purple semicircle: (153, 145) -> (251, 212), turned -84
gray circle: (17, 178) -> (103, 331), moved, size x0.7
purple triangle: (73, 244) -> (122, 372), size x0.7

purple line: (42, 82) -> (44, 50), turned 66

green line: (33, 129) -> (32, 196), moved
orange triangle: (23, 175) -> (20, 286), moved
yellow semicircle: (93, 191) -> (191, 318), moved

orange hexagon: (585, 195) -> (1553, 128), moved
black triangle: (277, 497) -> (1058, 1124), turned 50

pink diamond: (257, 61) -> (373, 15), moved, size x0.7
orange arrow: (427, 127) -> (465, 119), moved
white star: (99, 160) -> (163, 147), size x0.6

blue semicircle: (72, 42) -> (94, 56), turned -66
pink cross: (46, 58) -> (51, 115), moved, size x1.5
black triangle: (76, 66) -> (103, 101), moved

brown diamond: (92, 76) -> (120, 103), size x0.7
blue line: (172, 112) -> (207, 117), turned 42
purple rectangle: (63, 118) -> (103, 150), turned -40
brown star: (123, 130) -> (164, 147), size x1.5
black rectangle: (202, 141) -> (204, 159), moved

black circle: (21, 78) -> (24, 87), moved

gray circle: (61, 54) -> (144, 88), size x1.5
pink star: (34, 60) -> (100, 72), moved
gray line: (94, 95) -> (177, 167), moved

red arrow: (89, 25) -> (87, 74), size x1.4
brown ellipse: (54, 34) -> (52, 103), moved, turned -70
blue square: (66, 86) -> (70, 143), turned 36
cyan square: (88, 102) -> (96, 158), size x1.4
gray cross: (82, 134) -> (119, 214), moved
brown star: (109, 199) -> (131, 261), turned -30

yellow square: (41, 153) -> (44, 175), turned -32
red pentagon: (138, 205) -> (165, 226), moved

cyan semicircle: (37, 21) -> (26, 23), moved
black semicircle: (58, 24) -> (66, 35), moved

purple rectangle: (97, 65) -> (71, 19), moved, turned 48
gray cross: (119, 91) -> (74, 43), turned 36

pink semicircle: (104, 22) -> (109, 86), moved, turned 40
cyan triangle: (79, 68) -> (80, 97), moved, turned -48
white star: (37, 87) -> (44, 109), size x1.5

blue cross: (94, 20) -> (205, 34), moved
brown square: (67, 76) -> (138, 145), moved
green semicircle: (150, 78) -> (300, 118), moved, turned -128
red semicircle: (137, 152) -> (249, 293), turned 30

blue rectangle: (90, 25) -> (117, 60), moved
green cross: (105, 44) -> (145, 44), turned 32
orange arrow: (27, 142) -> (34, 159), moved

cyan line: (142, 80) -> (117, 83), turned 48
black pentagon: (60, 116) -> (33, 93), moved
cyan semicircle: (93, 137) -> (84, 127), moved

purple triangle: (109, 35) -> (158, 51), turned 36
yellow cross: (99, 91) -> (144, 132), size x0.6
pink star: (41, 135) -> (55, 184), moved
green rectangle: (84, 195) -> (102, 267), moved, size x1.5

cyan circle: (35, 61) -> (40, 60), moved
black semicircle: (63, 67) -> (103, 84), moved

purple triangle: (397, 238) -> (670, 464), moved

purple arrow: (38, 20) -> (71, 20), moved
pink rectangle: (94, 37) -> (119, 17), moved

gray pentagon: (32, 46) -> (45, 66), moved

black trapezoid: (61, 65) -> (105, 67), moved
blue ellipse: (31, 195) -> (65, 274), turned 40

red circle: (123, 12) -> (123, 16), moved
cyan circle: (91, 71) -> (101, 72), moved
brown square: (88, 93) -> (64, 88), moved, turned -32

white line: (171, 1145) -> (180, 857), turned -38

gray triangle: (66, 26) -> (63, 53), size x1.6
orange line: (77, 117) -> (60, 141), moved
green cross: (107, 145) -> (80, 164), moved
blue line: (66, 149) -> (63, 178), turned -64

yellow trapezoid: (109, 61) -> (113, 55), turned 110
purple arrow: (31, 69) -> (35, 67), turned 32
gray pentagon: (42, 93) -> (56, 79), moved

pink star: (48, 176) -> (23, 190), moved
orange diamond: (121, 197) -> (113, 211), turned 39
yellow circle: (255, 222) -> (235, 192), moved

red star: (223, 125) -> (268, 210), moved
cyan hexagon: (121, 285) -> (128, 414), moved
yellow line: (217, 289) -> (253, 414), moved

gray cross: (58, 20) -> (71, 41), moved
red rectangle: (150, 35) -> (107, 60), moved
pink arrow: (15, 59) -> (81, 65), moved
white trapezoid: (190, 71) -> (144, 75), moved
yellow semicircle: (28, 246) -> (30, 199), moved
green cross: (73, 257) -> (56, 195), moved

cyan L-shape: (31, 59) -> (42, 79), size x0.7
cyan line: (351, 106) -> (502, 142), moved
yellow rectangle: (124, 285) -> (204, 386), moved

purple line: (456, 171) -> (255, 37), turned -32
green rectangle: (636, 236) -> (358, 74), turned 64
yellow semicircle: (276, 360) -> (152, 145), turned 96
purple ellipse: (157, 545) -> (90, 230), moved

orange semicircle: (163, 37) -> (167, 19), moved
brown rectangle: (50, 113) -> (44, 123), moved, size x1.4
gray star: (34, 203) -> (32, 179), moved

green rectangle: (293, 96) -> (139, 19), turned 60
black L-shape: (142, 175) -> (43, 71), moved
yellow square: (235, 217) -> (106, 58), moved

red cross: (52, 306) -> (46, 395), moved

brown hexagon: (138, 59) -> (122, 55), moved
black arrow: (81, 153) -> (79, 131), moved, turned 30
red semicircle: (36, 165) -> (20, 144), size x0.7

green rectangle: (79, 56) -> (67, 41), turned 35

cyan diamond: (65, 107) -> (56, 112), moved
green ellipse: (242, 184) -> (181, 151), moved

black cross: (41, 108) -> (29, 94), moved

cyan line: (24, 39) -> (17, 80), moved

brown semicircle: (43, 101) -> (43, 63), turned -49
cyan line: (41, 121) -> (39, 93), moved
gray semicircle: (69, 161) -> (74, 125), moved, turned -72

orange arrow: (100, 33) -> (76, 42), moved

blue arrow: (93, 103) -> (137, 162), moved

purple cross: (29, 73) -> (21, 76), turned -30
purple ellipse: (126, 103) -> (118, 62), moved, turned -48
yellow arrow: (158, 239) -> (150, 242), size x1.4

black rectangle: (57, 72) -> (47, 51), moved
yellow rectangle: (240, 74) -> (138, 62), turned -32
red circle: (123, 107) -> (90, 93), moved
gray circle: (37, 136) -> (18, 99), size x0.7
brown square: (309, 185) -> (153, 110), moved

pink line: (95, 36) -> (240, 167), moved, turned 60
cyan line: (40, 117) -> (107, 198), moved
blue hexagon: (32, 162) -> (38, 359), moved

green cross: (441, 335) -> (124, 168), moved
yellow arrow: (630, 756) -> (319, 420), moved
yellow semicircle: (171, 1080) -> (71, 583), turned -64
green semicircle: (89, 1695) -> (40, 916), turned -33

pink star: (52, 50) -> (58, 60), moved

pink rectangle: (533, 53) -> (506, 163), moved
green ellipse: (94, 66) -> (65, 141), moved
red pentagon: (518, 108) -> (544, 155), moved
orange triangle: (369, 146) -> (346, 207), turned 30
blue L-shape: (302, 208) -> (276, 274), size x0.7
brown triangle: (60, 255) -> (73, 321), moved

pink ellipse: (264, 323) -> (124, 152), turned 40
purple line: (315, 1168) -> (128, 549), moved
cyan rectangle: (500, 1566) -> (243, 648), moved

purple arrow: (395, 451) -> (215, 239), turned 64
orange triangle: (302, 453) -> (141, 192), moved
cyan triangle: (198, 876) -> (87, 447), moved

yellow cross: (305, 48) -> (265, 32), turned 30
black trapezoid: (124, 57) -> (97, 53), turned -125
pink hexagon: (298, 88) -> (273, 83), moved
*-*-*
**Activity:** Take the records above and return, word for word, only the lines that fall from the line with "red star: (223, 125) -> (268, 210), moved" to the line with "gray star: (34, 203) -> (32, 179), moved", both of them included.

**Solution for this problem:**
red star: (223, 125) -> (268, 210), moved
cyan hexagon: (121, 285) -> (128, 414), moved
yellow line: (217, 289) -> (253, 414), moved

gray cross: (58, 20) -> (71, 41), moved
red rectangle: (150, 35) -> (107, 60), moved
pink arrow: (15, 59) -> (81, 65), moved
white trapezoid: (190, 71) -> (144, 75), moved
yellow semicircle: (28, 246) -> (30, 199), moved
green cross: (73, 257) -> (56, 195), moved

cyan L-shape: (31, 59) -> (42, 79), size x0.7
cyan line: (351, 106) -> (502, 142), moved
yellow rectangle: (124, 285) -> (204, 386), moved

purple line: (456, 171) -> (255, 37), turned -32
green rectangle: (636, 236) -> (358, 74), turned 64
yellow semicircle: (276, 360) -> (152, 145), turned 96
purple ellipse: (157, 545) -> (90, 230), moved

orange semicircle: (163, 37) -> (167, 19), moved
brown rectangle: (50, 113) -> (44, 123), moved, size x1.4
gray star: (34, 203) -> (32, 179), moved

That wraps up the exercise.